[Two-dimensional motion records]
-- Opening Marker --

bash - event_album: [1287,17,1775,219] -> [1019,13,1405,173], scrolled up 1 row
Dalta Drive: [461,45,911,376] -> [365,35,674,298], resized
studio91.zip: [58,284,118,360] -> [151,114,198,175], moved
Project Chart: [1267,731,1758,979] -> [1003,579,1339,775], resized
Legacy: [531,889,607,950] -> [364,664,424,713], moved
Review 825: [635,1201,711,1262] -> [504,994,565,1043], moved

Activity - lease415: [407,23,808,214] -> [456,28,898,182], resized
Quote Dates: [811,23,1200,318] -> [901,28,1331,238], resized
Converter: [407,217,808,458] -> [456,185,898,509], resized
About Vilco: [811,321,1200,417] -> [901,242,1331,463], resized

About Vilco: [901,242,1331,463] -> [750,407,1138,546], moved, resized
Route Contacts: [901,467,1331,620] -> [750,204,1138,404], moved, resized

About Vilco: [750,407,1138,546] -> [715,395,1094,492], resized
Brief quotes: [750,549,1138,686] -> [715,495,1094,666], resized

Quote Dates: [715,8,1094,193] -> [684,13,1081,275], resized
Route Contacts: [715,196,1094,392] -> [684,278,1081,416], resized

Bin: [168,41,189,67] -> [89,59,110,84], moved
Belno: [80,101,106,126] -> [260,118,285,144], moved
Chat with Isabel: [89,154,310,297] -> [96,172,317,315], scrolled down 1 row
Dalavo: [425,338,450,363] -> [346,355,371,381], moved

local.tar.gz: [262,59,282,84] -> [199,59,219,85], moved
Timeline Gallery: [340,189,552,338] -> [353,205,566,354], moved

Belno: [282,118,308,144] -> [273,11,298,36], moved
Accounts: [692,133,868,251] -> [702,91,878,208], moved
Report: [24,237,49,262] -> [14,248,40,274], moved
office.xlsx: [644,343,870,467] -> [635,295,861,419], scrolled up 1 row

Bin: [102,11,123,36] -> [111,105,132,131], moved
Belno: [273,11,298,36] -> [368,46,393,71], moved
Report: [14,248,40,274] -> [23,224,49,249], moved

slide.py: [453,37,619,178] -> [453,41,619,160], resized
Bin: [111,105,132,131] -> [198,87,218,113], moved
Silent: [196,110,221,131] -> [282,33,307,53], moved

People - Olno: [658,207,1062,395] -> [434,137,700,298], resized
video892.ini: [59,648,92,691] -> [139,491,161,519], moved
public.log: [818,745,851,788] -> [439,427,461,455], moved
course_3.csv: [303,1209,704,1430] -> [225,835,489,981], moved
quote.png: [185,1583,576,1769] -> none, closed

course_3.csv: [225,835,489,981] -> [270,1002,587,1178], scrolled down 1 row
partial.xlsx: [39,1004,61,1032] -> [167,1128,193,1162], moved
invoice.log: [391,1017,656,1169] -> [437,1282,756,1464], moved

-- Closing Marker --

PROBLEM DESCRIPTION -> Go through the records and gather the lines that hold "down".

THE ANSWER ->
Chat with Isabel: [89,154,310,297] -> [96,172,317,315], scrolled down 1 row
course_3.csv: [225,835,489,981] -> [270,1002,587,1178], scrolled down 1 row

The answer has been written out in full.